Data for analysis START

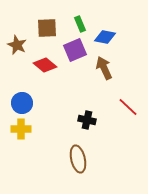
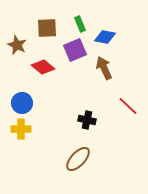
red diamond: moved 2 px left, 2 px down
red line: moved 1 px up
brown ellipse: rotated 56 degrees clockwise
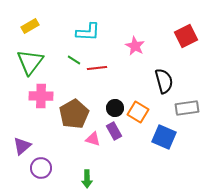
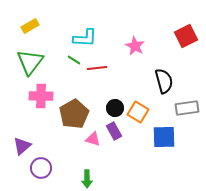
cyan L-shape: moved 3 px left, 6 px down
blue square: rotated 25 degrees counterclockwise
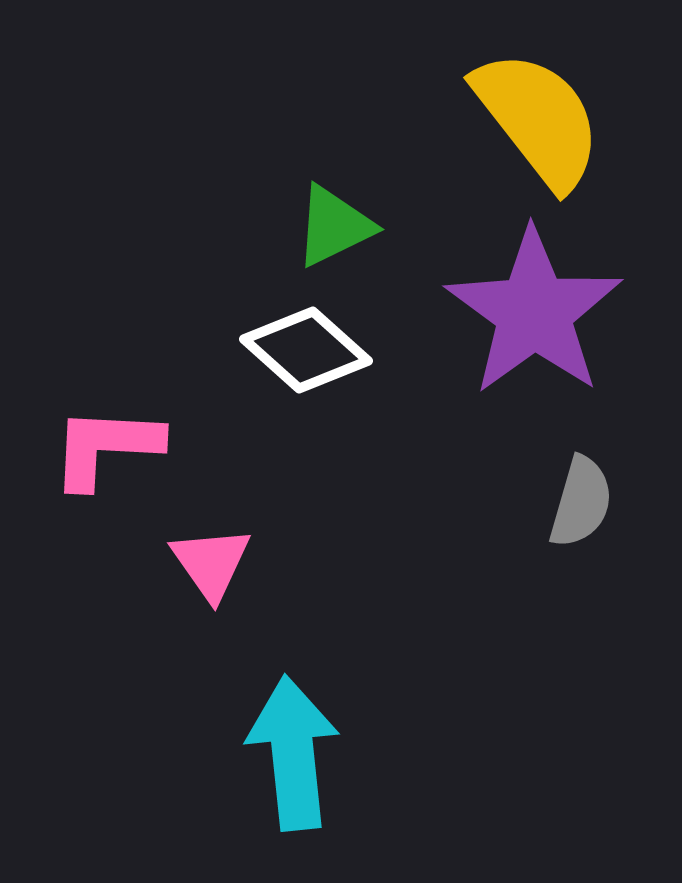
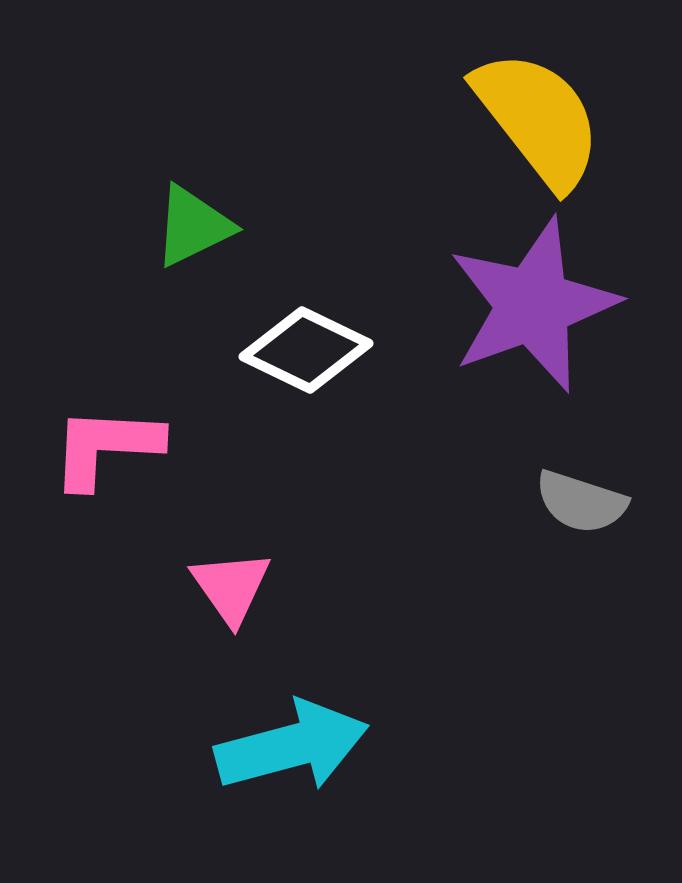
green triangle: moved 141 px left
purple star: moved 1 px left, 7 px up; rotated 16 degrees clockwise
white diamond: rotated 16 degrees counterclockwise
gray semicircle: rotated 92 degrees clockwise
pink triangle: moved 20 px right, 24 px down
cyan arrow: moved 1 px left, 7 px up; rotated 81 degrees clockwise
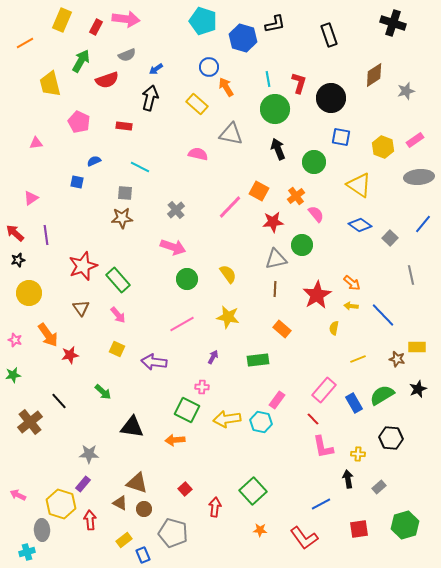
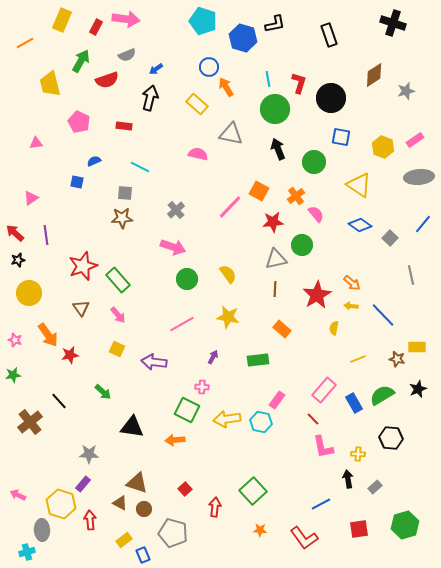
gray rectangle at (379, 487): moved 4 px left
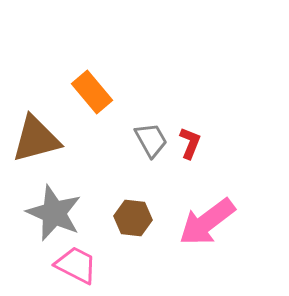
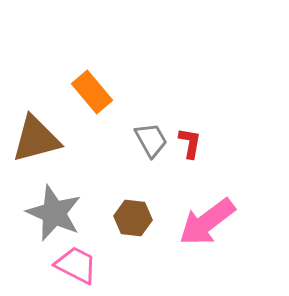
red L-shape: rotated 12 degrees counterclockwise
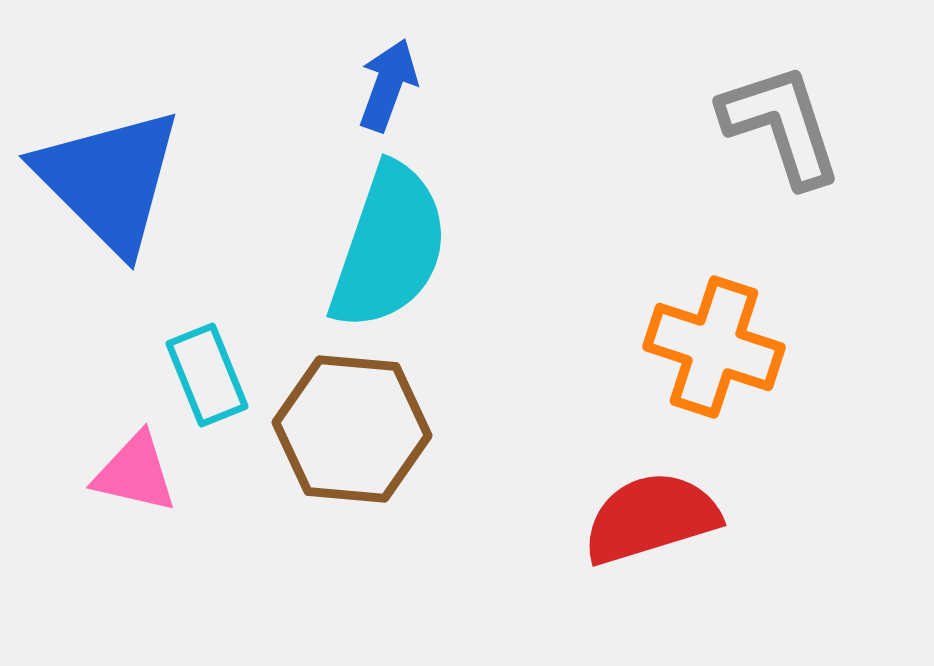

Data for analysis END

Exercise instructions ::
An exact copy of the entries above, with no pictures, is the required answer.

Result below ::
red diamond: moved 2 px left, 2 px down
red line: moved 1 px up
brown ellipse: rotated 56 degrees clockwise
cyan L-shape: moved 3 px left, 6 px down
blue square: rotated 25 degrees counterclockwise
green triangle: moved 141 px left
purple star: moved 1 px left, 7 px up; rotated 16 degrees clockwise
white diamond: rotated 16 degrees counterclockwise
gray semicircle: rotated 92 degrees clockwise
pink triangle: moved 20 px right, 24 px down
cyan arrow: moved 1 px left, 7 px up; rotated 81 degrees clockwise
gray rectangle at (379, 487): moved 4 px left
red L-shape: rotated 12 degrees counterclockwise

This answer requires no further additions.